Raw data Block Start
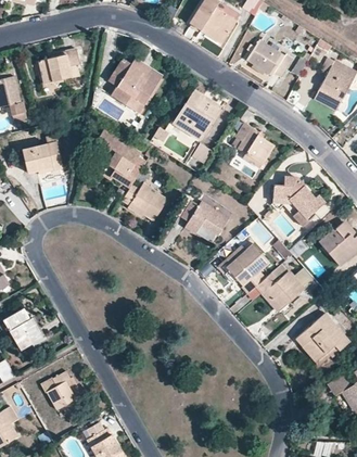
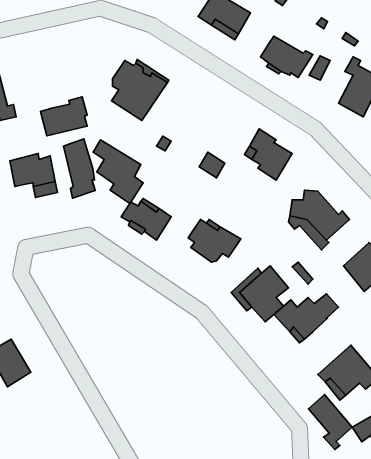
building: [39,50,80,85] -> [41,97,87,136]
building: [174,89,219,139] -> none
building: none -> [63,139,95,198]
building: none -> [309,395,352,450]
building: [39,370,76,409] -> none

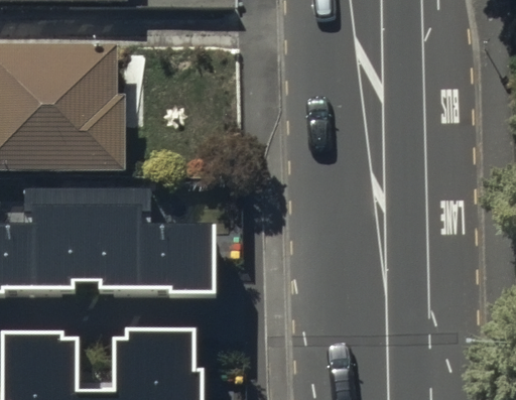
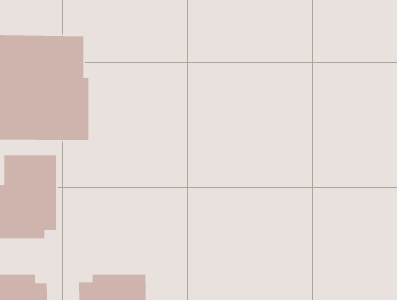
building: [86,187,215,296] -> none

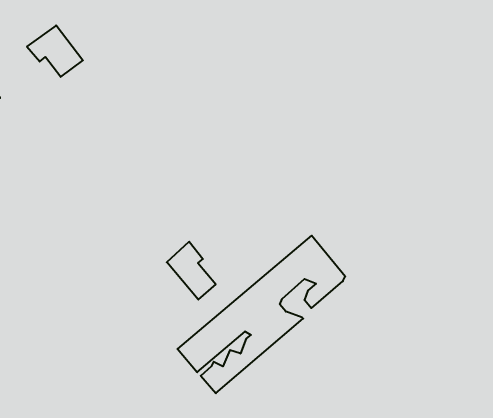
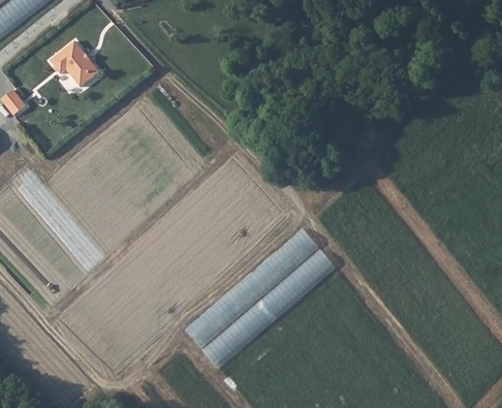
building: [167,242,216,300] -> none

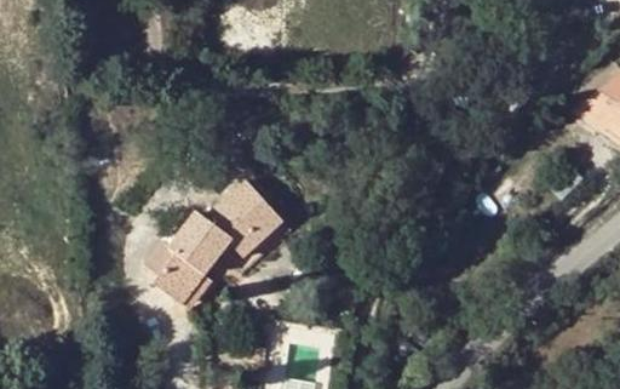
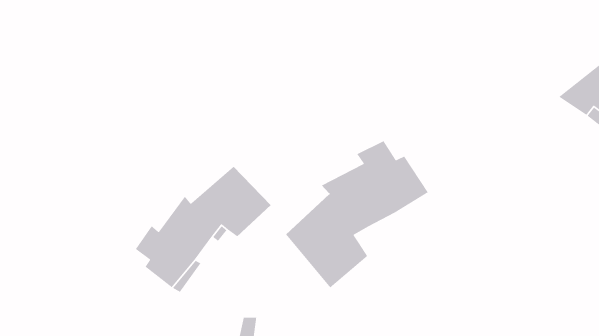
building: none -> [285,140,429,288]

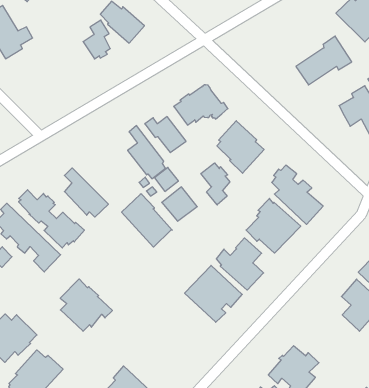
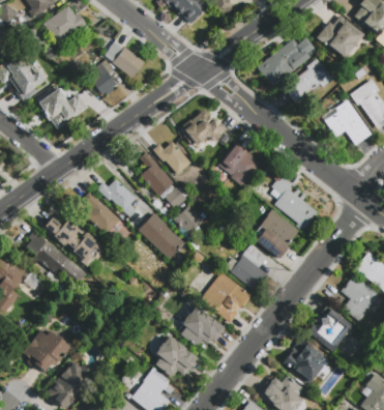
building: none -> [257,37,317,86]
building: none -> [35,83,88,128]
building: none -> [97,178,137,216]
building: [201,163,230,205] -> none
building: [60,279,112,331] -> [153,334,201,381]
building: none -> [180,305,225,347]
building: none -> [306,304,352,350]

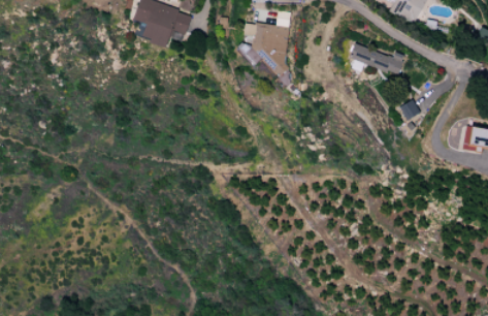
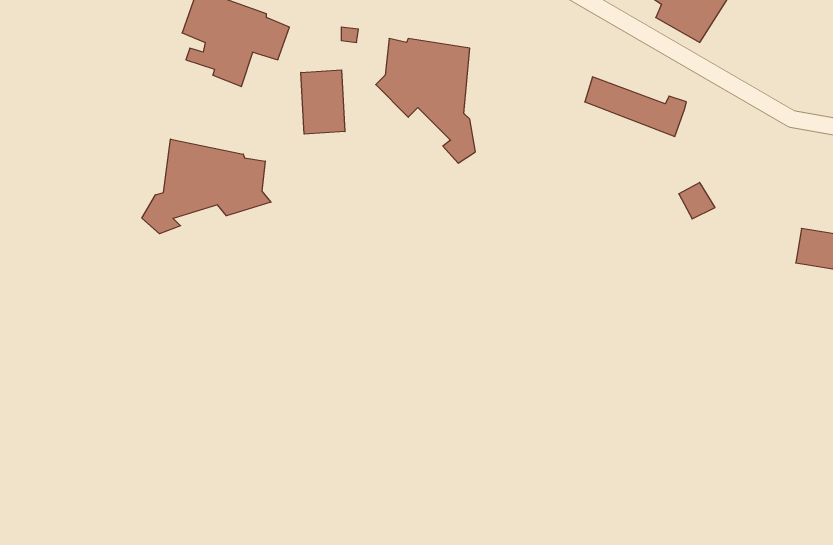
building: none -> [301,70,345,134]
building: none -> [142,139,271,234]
Raw data Block End
Raw data Block Start
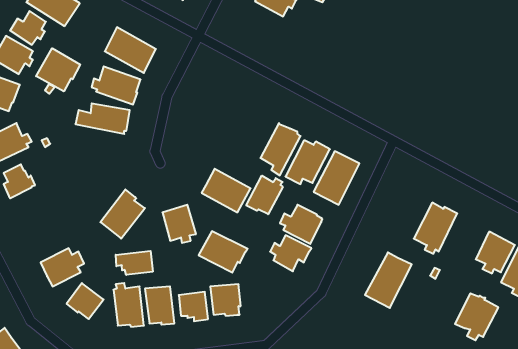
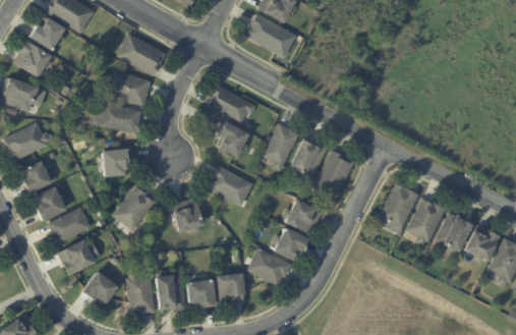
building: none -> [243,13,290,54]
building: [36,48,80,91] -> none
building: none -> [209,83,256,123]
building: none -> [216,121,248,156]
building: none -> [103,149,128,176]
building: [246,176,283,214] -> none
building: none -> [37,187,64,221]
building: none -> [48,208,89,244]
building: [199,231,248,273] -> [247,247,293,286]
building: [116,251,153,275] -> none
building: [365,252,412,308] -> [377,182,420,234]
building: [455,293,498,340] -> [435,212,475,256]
Raw data Block End
Your instructions
Leave the pictures out, and transcribe exactly the lines above starting at the one that contains "building: [86,187,215,296] -> none" and ending at the one that contains "building: [60,279,112,331] ->".

Written answer
building: [86,187,215,296] -> none

building: [167,242,216,300] -> none

building: none -> [285,140,429,288]

building: none -> [257,37,317,86]
building: none -> [35,83,88,128]
building: none -> [97,178,137,216]
building: [201,163,230,205] -> none
building: [60,279,112,331] -> [153,334,201,381]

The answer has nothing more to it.